▶ Available data:
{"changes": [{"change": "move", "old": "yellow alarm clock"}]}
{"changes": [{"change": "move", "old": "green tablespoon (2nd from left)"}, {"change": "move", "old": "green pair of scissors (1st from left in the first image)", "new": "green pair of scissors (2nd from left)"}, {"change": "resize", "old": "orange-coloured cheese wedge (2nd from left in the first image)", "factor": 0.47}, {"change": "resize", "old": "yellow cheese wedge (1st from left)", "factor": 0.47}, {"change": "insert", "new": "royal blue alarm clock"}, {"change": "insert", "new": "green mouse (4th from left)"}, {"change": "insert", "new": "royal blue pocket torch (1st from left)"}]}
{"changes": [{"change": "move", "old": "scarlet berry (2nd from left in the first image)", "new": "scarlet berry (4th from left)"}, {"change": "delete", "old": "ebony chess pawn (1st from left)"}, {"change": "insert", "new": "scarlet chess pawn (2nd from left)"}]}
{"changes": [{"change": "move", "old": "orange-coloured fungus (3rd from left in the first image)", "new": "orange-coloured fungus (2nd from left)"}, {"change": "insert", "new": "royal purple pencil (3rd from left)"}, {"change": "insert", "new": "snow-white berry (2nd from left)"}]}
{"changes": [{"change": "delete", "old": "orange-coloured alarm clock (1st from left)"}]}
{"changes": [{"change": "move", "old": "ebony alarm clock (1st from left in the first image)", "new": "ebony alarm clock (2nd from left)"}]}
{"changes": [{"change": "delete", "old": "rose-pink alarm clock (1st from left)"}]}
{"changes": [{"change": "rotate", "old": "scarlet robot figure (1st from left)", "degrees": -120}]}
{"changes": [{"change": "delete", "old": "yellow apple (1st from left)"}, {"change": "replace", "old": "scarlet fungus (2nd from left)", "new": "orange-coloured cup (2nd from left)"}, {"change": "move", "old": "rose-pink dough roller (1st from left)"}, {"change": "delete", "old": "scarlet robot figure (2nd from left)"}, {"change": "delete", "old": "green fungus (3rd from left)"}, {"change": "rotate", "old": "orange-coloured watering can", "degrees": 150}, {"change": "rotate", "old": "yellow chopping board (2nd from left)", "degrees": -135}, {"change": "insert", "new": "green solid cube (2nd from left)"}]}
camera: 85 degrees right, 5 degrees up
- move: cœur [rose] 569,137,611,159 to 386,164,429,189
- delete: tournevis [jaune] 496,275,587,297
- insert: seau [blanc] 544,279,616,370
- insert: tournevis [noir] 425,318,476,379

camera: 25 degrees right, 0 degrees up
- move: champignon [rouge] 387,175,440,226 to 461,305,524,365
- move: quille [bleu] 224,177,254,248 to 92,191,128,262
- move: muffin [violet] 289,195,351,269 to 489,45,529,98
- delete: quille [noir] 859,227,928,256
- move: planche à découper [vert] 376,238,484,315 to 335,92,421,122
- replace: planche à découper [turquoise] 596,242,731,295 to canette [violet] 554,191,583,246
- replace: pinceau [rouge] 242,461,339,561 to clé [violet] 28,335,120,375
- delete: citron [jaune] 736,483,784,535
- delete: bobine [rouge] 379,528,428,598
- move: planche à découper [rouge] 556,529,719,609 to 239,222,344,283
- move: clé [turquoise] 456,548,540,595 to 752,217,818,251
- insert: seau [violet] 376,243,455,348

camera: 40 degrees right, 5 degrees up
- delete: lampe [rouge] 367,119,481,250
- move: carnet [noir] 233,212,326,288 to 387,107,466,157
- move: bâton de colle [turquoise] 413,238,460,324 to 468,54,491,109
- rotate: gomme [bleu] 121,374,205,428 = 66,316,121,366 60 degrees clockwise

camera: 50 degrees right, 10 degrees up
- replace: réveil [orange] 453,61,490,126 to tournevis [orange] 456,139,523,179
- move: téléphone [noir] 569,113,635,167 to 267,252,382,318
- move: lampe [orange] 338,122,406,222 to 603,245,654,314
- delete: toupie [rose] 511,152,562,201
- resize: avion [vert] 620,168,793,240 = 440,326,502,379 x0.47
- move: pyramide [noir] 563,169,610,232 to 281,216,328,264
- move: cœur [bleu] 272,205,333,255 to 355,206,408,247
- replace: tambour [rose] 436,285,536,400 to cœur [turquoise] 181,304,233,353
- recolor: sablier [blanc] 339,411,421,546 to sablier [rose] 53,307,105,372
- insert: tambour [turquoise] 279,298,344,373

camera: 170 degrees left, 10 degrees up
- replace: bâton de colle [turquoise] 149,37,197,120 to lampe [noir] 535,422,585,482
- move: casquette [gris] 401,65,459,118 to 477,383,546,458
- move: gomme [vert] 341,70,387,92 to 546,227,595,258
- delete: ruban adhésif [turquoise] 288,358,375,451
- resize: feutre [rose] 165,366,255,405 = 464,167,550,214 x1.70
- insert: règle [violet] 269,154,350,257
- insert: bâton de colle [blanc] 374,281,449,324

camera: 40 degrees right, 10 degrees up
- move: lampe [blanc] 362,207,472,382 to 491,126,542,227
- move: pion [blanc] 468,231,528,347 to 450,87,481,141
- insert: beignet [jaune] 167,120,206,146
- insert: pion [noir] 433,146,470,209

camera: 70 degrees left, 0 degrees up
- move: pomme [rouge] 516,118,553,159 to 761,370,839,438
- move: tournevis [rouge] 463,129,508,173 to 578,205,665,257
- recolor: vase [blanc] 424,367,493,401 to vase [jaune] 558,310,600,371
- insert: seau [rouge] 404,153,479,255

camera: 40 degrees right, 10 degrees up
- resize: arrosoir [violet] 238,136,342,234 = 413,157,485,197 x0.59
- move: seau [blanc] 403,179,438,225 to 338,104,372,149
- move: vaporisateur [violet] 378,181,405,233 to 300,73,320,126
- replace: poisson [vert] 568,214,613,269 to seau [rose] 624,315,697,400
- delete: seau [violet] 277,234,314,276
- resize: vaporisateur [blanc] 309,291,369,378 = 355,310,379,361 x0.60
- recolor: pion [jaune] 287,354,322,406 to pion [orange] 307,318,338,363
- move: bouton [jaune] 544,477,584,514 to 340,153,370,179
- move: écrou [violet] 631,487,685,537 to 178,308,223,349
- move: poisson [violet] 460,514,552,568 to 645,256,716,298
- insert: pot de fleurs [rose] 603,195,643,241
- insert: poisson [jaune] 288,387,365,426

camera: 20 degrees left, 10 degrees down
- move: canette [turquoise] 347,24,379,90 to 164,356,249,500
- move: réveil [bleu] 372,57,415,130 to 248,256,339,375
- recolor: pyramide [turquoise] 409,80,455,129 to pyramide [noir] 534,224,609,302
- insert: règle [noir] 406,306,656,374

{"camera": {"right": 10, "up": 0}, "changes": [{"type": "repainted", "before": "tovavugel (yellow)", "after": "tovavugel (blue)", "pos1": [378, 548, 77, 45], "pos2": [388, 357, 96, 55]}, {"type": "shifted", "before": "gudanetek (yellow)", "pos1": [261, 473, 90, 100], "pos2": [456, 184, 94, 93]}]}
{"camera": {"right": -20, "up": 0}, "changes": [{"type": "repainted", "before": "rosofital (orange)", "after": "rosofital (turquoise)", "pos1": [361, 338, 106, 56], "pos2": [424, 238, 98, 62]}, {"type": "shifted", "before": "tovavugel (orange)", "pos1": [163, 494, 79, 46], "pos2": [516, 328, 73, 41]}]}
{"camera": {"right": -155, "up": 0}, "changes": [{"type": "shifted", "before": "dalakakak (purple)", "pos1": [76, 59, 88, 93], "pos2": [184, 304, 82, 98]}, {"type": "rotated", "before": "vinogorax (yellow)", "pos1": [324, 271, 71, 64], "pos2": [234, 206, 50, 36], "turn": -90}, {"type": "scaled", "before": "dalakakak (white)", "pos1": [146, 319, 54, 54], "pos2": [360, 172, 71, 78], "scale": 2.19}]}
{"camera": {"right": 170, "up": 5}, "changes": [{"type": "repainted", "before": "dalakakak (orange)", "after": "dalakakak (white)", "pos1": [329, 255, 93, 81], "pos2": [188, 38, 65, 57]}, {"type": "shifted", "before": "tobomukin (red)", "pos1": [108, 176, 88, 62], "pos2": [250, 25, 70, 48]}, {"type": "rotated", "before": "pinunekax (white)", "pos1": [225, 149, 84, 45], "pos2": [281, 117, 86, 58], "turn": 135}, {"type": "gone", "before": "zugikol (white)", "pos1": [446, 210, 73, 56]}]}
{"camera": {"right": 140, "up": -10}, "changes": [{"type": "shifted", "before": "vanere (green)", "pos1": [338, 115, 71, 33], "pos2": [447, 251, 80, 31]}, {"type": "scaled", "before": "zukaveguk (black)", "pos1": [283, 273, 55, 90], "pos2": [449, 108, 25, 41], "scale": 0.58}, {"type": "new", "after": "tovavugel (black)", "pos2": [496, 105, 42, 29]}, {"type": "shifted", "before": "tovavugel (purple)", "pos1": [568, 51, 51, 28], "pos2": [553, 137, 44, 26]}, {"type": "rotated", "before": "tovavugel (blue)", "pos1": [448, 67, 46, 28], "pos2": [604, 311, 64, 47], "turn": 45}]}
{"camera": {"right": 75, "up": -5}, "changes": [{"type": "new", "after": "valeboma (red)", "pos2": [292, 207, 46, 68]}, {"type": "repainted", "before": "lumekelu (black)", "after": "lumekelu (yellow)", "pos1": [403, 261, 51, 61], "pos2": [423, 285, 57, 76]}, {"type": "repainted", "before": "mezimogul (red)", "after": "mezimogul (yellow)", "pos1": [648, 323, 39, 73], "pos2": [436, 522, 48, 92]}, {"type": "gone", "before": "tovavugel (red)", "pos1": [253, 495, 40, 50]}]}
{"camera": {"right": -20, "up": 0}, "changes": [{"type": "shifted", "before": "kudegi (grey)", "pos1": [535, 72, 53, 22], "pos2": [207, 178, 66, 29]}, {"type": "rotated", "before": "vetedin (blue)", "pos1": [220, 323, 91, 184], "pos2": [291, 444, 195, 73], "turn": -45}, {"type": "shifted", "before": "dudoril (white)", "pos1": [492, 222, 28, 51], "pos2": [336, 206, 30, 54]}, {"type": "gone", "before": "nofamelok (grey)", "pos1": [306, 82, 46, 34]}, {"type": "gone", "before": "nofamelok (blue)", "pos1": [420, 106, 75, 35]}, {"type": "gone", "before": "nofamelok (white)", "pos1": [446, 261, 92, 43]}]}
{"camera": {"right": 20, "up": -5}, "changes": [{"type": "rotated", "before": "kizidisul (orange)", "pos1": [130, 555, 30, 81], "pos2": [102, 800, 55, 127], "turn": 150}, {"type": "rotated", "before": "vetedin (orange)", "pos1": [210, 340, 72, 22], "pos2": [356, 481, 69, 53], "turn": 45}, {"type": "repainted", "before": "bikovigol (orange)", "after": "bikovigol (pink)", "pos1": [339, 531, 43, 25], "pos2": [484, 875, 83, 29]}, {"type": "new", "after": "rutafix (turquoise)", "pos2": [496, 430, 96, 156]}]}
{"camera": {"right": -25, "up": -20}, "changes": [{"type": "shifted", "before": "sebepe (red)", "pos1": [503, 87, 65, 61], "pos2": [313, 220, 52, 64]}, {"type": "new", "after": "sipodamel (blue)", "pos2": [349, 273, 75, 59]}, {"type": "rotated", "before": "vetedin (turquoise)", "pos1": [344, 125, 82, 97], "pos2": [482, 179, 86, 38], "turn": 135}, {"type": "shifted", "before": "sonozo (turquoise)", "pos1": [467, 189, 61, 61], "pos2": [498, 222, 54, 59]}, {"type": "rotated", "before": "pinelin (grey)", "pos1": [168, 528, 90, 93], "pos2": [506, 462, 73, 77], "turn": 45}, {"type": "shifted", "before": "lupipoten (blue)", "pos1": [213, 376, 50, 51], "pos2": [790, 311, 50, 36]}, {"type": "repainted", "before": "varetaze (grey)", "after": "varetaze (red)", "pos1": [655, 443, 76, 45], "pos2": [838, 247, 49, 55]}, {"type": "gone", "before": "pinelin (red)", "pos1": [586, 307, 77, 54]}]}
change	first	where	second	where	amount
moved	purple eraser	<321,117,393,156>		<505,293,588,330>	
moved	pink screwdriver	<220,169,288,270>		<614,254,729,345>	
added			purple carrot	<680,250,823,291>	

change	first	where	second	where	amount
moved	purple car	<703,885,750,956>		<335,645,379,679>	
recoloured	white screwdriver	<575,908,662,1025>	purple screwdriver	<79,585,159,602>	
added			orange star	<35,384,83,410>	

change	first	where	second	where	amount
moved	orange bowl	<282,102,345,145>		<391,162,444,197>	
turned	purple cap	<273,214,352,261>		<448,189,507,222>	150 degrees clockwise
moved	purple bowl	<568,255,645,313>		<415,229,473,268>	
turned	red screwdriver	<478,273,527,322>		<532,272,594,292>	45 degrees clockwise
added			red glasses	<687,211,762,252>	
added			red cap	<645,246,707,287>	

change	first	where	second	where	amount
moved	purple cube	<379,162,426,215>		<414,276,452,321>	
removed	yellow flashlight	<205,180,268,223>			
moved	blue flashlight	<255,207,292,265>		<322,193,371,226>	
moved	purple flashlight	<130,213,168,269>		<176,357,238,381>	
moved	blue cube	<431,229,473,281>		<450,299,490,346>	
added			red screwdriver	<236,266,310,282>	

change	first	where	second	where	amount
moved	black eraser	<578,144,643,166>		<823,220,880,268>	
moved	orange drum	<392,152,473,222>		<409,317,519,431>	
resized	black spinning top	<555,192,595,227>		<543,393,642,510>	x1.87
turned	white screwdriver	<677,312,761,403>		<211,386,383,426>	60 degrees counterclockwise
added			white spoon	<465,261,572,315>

▶ Exercise requirements:
Above this instruction are the records; retype exactly the lines from the one containing "- resize: feutre" up to and including the one containing "- move: vaporisateur".

▶ Task result:
- resize: feutre [rose] 165,366,255,405 = 464,167,550,214 x1.70
- insert: règle [violet] 269,154,350,257
- insert: bâton de colle [blanc] 374,281,449,324

camera: 40 degrees right, 10 degrees up
- move: lampe [blanc] 362,207,472,382 to 491,126,542,227
- move: pion [blanc] 468,231,528,347 to 450,87,481,141
- insert: beignet [jaune] 167,120,206,146
- insert: pion [noir] 433,146,470,209

camera: 70 degrees left, 0 degrees up
- move: pomme [rouge] 516,118,553,159 to 761,370,839,438
- move: tournevis [rouge] 463,129,508,173 to 578,205,665,257
- recolor: vase [blanc] 424,367,493,401 to vase [jaune] 558,310,600,371
- insert: seau [rouge] 404,153,479,255

camera: 40 degrees right, 10 degrees up
- resize: arrosoir [violet] 238,136,342,234 = 413,157,485,197 x0.59
- move: seau [blanc] 403,179,438,225 to 338,104,372,149
- move: vaporisateur [violet] 378,181,405,233 to 300,73,320,126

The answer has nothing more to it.